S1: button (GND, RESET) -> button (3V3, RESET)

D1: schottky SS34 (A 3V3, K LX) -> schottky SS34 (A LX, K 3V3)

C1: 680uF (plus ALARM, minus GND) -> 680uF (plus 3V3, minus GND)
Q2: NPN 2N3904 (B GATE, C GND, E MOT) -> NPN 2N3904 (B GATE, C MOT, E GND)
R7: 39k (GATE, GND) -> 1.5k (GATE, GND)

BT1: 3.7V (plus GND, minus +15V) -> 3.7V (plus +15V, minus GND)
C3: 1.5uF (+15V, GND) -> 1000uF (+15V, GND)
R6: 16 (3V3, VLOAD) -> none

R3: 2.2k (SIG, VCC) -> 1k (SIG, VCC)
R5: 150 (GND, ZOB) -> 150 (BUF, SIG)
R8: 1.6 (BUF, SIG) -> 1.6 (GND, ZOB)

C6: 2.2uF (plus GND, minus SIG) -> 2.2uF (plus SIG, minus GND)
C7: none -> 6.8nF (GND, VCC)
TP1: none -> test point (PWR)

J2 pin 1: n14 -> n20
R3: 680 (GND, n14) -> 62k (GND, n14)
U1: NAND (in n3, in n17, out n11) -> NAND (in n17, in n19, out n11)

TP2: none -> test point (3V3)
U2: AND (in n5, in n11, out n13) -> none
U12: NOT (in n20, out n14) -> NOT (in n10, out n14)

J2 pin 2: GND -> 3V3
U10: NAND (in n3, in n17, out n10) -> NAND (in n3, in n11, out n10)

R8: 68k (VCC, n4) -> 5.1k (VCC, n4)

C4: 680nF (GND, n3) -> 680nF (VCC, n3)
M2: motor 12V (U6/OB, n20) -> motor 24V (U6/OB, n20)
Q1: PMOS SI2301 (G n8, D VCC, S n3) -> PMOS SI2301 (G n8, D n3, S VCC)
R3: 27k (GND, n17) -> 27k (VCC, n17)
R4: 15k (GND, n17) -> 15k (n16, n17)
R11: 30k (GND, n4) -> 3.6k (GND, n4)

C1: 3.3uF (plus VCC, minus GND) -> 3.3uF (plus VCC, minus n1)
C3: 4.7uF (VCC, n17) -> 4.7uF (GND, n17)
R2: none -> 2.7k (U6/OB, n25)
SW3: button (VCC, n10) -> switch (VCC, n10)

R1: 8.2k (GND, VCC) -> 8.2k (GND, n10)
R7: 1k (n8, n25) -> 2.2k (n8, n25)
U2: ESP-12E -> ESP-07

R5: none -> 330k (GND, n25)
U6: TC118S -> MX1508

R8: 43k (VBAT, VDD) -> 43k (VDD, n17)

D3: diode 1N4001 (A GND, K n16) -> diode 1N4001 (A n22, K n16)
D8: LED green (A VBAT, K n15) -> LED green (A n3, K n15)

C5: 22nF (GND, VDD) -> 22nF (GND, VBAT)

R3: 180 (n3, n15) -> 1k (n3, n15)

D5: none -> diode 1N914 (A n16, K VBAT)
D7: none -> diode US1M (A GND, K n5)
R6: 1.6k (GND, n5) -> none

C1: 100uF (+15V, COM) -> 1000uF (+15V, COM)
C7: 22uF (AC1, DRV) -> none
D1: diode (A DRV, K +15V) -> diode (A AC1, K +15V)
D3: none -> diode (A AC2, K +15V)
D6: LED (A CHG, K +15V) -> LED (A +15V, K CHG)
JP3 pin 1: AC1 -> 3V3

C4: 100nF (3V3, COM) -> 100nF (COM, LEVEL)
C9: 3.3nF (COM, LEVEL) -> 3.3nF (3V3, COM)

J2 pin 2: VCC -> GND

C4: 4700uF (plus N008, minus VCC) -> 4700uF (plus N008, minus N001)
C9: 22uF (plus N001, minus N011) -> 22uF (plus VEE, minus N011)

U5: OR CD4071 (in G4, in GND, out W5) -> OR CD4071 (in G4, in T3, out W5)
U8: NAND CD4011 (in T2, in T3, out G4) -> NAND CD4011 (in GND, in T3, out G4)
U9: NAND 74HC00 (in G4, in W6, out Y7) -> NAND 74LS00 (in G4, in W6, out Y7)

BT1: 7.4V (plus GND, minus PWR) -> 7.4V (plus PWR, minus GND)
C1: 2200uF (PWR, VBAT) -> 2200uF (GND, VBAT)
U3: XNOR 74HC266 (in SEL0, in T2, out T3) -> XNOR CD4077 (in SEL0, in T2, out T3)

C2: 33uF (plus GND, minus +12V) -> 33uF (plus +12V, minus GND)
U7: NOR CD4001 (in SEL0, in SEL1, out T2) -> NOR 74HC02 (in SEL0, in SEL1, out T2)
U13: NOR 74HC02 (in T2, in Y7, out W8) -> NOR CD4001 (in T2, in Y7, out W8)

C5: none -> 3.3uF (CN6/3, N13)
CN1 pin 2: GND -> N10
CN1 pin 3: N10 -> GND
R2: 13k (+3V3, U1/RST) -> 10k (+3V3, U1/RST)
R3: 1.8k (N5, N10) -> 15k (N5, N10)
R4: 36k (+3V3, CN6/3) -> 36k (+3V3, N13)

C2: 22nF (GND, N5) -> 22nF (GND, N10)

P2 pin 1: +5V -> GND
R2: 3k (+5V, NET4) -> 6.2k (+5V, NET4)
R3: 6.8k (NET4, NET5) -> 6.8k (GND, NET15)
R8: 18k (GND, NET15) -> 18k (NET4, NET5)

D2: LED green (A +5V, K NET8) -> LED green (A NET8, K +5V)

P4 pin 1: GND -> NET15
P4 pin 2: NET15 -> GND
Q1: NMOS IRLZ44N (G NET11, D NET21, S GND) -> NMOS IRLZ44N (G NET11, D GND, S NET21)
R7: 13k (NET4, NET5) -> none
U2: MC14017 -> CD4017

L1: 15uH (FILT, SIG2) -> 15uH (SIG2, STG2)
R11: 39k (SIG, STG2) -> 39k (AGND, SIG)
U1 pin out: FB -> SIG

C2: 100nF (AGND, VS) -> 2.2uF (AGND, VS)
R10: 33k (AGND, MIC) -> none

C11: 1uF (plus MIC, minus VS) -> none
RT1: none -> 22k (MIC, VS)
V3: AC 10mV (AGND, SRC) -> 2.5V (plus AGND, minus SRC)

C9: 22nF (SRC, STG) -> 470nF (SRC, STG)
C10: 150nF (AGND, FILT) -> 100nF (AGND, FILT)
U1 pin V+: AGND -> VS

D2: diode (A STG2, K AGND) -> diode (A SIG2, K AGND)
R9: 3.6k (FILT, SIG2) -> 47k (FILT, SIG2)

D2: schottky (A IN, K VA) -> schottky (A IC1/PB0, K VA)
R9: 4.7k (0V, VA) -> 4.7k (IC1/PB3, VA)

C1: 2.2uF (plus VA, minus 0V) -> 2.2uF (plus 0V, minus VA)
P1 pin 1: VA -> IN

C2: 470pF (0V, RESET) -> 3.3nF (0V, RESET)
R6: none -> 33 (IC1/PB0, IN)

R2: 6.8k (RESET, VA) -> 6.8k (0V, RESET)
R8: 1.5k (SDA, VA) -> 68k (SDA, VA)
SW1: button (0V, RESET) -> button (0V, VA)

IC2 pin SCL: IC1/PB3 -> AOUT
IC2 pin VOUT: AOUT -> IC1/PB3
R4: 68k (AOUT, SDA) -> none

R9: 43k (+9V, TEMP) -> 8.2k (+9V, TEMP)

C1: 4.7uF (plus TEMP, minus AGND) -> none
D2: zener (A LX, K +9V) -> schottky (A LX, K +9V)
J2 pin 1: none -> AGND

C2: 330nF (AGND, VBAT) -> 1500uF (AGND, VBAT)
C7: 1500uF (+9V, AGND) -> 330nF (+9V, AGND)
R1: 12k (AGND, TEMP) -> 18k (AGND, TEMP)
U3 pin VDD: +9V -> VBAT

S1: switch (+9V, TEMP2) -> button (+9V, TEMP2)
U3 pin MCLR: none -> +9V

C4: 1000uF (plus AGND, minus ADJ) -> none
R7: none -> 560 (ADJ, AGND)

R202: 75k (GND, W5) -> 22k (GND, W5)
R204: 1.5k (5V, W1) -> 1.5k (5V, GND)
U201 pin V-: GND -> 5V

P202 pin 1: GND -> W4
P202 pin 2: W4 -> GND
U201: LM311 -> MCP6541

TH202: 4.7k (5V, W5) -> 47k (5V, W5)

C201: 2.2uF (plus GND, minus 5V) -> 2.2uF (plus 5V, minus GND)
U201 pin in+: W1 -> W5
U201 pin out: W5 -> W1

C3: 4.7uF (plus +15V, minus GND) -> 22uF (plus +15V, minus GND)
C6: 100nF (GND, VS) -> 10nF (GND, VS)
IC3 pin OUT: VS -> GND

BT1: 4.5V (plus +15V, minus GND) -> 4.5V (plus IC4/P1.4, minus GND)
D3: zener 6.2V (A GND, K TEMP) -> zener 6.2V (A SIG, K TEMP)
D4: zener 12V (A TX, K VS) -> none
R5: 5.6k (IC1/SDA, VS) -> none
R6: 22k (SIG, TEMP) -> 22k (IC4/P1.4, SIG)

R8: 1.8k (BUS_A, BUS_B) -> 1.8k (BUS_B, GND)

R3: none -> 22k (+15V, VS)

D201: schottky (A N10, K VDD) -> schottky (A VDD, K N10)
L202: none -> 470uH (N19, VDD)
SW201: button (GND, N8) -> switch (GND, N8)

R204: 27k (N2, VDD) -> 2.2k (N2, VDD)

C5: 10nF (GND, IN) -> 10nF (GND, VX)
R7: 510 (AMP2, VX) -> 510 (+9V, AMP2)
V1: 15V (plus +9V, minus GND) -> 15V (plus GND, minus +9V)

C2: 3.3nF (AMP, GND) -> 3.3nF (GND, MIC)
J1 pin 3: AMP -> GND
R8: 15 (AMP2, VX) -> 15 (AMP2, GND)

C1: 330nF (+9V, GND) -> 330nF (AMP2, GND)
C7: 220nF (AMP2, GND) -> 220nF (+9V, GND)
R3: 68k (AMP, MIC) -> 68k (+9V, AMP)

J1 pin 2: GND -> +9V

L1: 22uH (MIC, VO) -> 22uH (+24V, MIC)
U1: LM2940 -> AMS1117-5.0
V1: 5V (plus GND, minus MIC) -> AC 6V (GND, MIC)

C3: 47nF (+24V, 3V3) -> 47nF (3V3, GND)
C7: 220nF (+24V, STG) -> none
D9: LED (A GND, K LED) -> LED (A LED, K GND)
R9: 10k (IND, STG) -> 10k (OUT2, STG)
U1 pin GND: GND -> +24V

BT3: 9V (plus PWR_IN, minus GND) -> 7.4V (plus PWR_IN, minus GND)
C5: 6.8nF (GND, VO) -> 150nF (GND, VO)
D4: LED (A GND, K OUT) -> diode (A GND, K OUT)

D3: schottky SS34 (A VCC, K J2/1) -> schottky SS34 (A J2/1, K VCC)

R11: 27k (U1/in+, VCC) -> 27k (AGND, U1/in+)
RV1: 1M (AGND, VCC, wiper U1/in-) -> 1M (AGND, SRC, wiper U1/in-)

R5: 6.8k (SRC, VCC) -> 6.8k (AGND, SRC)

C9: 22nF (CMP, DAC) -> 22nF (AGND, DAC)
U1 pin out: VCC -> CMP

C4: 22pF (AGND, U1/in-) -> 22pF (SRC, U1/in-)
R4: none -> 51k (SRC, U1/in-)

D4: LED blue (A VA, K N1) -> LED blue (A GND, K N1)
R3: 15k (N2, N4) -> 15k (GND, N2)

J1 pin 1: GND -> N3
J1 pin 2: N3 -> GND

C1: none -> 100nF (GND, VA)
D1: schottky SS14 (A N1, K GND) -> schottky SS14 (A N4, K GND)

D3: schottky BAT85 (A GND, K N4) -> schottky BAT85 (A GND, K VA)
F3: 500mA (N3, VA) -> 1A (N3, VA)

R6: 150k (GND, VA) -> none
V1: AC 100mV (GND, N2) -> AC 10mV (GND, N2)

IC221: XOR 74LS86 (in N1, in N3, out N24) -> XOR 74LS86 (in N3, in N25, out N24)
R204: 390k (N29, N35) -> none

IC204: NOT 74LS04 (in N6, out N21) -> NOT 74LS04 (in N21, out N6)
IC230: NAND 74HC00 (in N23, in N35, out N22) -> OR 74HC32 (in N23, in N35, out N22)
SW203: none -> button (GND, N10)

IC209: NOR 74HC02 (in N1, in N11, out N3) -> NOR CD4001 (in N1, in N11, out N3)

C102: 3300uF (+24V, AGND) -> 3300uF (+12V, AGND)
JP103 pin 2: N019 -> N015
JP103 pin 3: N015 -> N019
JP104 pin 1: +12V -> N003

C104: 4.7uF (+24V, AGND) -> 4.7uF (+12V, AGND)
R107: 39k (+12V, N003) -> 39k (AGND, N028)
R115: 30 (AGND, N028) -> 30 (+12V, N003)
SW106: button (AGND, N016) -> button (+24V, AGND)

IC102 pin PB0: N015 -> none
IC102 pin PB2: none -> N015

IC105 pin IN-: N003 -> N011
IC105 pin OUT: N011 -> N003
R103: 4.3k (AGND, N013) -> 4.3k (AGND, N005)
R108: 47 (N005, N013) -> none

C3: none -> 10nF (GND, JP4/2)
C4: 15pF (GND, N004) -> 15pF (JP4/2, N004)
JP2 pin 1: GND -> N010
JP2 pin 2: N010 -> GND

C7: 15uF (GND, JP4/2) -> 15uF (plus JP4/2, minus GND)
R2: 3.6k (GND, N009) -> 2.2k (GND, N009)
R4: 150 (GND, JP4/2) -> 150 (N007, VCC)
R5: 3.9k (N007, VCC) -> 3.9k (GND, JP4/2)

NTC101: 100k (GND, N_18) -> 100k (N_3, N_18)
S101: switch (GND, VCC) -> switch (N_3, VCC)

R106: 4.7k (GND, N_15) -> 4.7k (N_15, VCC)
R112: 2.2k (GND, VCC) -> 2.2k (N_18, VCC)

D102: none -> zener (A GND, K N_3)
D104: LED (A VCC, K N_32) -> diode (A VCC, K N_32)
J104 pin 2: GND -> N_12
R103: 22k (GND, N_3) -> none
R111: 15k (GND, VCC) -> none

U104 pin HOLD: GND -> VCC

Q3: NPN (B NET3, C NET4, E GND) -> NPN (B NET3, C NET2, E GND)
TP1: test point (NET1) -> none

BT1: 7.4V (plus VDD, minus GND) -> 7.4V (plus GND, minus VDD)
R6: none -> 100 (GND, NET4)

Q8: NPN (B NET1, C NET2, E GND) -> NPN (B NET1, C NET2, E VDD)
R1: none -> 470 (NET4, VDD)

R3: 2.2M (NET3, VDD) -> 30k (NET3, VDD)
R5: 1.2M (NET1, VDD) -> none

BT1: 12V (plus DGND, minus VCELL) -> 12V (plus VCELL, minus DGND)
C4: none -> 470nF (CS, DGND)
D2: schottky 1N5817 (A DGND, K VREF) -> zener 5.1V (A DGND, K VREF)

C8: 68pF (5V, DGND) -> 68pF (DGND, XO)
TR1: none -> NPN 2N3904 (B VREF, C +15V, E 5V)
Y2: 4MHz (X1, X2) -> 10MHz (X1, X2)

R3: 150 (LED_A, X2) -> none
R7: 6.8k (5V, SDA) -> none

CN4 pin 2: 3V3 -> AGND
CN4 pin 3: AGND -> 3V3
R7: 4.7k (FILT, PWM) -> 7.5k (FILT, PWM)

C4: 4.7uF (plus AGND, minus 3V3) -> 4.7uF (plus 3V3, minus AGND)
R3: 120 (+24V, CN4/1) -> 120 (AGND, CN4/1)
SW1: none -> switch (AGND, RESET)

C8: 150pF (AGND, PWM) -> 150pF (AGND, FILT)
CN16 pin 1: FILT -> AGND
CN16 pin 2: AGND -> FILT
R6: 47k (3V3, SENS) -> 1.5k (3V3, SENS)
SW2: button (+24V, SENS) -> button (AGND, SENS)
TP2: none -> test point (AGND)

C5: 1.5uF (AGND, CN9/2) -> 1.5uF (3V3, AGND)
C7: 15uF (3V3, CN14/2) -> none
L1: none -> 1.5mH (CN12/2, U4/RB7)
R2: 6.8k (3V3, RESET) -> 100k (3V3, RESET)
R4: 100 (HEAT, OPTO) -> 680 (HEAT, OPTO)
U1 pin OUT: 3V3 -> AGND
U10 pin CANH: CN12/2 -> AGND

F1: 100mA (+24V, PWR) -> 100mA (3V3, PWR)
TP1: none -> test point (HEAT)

▶ WHAT YOU HAVE TO DO: Looking at the material above, say how many of its lines include "DGND", and give nothing besides the number.

▶ EXPECTED ANSWER: 4